Task brief ▸
Retype exactly the lines from the one that contains "yellow brush: 0 -> 1" through the end of the listing, both included, but not the pictures.

Raw data Start Marker

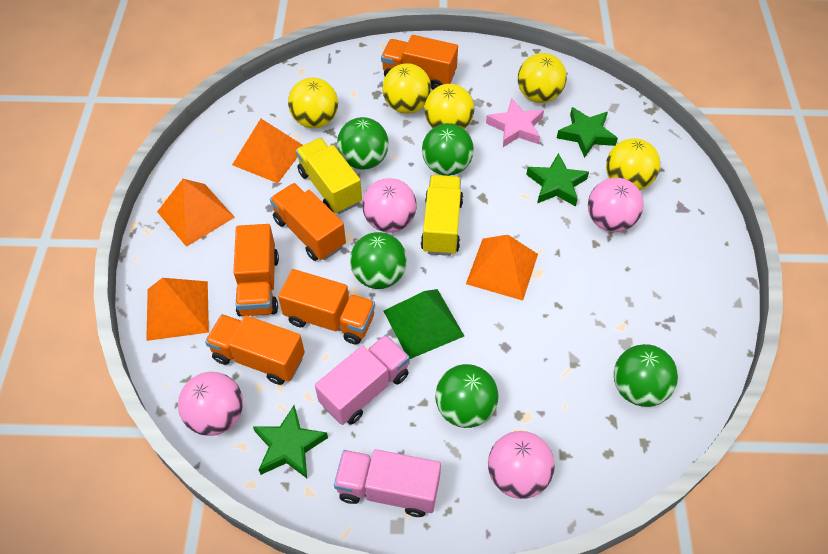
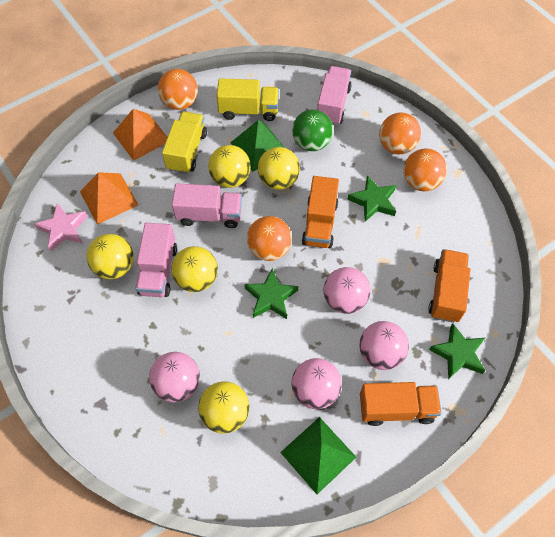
green ball: 5 -> 1
green pyramid: 1 -> 2
orange ball: 0 -> 4
orange pyramid: 4 -> 2
orange truck: 5 -> 3
pink truck: 2 -> 3

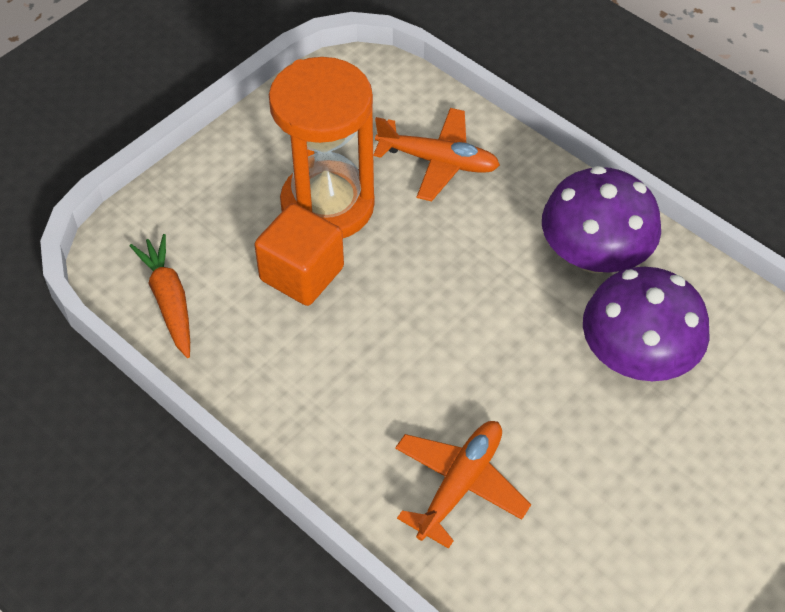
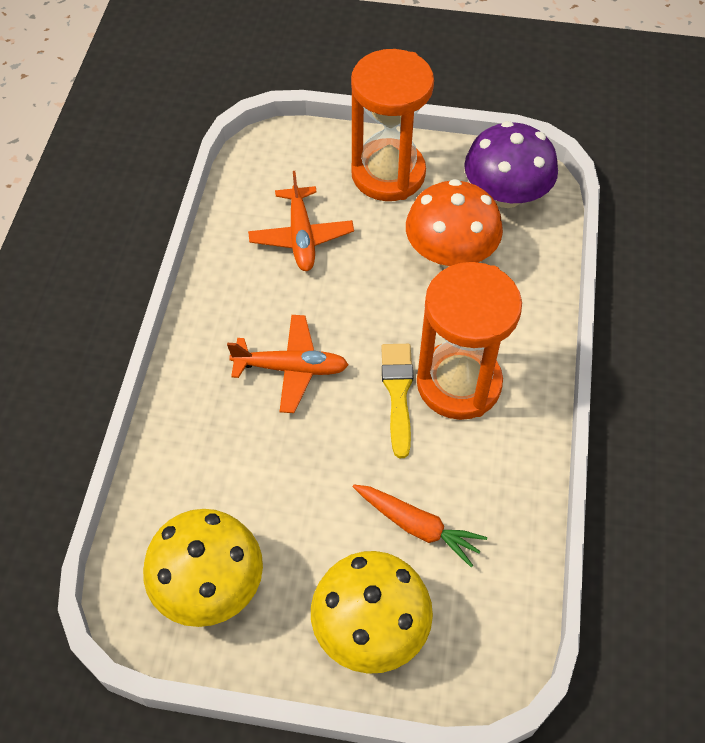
orange cube: 1 -> 0
orange hourglass: 1 -> 2
orange mushroom: 0 -> 1
purple mushroom: 2 -> 1
yellow brush: 0 -> 1
yellow mushroom: 0 -> 2

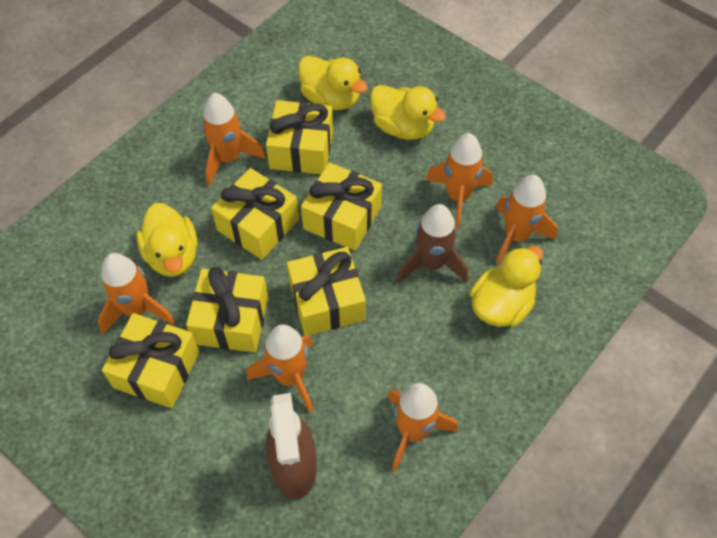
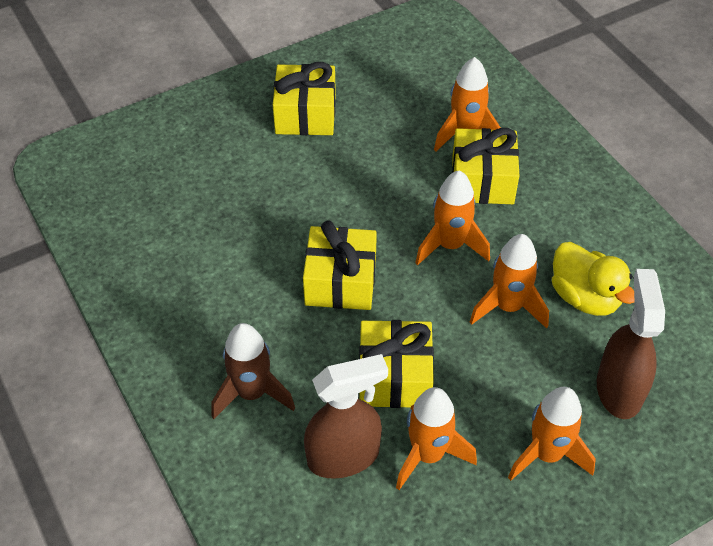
brown spray bottle: 1 -> 2
orange rocket: 6 -> 5
yellow duck: 4 -> 1
yellow gift: 6 -> 4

Raw data End Marker

Completed exercise ▸
yellow brush: 0 -> 1
yellow mushroom: 0 -> 2

brown spray bottle: 1 -> 2
orange rocket: 6 -> 5
yellow duck: 4 -> 1
yellow gift: 6 -> 4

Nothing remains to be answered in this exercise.